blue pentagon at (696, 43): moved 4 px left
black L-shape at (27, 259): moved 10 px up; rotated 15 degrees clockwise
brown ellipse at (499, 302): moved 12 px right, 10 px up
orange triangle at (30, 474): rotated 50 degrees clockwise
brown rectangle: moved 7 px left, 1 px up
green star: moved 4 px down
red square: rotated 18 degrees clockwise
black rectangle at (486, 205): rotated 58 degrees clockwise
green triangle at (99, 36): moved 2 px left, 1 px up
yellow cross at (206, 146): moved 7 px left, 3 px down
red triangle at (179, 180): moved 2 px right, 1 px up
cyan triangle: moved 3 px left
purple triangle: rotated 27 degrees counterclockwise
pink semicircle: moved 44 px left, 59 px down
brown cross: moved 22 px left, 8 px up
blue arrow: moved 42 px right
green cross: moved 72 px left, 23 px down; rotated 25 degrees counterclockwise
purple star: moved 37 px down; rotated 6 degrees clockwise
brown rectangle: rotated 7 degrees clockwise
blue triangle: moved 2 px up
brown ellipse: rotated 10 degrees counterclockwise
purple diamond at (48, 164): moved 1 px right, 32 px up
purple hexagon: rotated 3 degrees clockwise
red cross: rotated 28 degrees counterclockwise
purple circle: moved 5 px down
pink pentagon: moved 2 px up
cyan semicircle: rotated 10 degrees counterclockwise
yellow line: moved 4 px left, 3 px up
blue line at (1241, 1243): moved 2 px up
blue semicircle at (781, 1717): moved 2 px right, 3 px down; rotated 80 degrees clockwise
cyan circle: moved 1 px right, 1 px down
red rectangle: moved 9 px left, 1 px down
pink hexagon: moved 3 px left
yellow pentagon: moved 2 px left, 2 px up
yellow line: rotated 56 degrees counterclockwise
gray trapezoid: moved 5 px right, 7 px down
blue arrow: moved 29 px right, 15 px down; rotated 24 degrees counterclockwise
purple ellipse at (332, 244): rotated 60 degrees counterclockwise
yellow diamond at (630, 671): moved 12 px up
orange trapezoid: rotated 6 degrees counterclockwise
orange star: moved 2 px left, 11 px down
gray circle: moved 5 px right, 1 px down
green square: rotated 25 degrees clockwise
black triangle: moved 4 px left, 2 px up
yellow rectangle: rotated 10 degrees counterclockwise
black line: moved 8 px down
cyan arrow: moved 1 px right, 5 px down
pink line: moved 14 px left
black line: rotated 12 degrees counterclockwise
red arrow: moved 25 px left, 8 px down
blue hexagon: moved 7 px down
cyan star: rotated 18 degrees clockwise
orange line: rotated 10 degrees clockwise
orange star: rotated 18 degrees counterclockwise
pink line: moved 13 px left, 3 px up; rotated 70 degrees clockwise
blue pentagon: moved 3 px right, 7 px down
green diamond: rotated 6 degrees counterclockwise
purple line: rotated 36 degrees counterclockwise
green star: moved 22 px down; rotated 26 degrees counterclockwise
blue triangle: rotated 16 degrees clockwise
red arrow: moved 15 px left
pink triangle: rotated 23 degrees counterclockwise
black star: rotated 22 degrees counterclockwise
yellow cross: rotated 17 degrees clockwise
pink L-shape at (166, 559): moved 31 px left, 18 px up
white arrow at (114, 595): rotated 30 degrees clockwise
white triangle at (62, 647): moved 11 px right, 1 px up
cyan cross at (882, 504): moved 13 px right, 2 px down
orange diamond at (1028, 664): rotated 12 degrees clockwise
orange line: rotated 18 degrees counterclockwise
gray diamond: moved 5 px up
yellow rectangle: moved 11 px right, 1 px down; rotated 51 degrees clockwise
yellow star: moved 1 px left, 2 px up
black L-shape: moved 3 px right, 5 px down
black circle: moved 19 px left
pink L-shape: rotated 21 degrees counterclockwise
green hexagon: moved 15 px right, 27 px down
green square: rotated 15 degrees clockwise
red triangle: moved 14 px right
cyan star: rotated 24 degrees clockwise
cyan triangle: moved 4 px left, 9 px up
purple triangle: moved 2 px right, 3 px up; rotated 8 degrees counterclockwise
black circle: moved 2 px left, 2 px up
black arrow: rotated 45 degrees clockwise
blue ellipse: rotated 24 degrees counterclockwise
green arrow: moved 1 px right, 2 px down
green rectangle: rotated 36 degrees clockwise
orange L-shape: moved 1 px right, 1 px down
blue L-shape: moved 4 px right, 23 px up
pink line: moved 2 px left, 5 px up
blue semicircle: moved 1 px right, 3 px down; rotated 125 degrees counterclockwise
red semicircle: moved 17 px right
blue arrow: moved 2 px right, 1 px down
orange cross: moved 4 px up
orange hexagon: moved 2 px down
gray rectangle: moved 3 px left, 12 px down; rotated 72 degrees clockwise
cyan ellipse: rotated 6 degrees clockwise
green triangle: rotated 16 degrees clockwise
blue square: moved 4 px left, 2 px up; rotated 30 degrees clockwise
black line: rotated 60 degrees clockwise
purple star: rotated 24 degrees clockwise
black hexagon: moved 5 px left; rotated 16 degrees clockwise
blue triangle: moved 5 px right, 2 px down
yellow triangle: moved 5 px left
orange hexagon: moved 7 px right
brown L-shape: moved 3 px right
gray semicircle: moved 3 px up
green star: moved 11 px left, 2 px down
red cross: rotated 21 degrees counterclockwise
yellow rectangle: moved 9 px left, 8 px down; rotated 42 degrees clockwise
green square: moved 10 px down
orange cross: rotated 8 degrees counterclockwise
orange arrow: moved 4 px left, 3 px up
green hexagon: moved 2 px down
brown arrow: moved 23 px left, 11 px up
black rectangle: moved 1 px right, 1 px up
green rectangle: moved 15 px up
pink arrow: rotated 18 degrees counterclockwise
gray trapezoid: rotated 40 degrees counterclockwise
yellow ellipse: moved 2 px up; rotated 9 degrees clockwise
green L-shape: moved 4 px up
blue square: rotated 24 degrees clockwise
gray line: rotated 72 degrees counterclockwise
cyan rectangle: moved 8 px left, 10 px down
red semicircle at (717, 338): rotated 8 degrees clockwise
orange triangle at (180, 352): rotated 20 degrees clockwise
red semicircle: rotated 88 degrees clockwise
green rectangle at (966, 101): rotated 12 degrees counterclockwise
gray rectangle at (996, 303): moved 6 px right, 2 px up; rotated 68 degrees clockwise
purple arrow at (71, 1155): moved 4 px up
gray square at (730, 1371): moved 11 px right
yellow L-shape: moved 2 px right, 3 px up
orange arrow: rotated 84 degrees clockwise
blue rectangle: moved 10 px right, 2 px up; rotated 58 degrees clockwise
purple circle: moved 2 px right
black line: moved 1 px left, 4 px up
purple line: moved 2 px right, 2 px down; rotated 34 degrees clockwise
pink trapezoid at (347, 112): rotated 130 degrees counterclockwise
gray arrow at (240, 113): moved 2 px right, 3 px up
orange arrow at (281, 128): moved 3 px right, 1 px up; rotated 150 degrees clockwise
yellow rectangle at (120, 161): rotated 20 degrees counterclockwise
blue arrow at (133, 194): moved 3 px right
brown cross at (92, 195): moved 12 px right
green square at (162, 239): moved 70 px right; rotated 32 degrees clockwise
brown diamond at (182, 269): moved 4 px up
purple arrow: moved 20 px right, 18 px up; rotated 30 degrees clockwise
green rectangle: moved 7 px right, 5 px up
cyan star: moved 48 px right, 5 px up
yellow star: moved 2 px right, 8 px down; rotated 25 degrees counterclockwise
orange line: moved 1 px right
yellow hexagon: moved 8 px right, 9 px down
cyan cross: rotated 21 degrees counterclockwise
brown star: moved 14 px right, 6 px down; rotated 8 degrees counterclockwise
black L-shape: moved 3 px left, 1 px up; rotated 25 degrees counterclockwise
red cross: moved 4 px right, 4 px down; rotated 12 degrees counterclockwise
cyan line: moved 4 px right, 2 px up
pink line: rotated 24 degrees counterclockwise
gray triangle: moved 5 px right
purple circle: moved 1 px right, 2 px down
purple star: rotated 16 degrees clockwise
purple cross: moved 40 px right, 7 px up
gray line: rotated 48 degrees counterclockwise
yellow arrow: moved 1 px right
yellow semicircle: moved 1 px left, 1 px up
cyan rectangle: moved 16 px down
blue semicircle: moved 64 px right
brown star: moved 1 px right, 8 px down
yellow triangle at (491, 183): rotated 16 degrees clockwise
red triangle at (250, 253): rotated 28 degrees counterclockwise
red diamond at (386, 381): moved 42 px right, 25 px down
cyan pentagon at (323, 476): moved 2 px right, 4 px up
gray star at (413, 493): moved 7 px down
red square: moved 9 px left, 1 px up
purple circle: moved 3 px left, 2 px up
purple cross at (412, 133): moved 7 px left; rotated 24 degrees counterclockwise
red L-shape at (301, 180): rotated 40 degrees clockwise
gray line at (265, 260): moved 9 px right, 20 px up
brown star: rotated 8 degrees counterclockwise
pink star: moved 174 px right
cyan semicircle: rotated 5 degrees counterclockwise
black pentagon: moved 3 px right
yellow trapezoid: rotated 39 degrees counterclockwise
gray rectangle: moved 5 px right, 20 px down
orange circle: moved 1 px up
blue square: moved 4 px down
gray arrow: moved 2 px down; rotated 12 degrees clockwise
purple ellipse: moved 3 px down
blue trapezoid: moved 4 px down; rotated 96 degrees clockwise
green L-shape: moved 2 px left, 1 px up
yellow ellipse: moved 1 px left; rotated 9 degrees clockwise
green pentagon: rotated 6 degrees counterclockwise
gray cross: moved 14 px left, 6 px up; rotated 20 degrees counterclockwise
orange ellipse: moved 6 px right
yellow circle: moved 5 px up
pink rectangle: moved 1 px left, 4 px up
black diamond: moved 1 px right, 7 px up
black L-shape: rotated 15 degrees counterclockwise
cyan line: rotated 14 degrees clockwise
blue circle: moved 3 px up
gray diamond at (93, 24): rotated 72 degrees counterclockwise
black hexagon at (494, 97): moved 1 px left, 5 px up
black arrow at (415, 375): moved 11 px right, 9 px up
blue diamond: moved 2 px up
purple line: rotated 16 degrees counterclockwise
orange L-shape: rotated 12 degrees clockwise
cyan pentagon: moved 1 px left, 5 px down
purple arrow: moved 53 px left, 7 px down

☆ ☆ ☆

• ACTIVITY: Looking at the entries above, can you reproduce exactly the lines from the one that holds "red semicircle: moved 17 px right" through the one that holds "red cross: rotated 21", and only those?

• ANSWER BELOW:
red semicircle: moved 17 px right
blue arrow: moved 2 px right, 1 px down
orange cross: moved 4 px up
orange hexagon: moved 2 px down
gray rectangle: moved 3 px left, 12 px down; rotated 72 degrees clockwise
cyan ellipse: rotated 6 degrees clockwise
green triangle: rotated 16 degrees clockwise
blue square: moved 4 px left, 2 px up; rotated 30 degrees clockwise
black line: rotated 60 degrees clockwise
purple star: rotated 24 degrees clockwise
black hexagon: moved 5 px left; rotated 16 degrees clockwise
blue triangle: moved 5 px right, 2 px down
yellow triangle: moved 5 px left
orange hexagon: moved 7 px right
brown L-shape: moved 3 px right
gray semicircle: moved 3 px up
green star: moved 11 px left, 2 px down
red cross: rotated 21 degrees counterclockwise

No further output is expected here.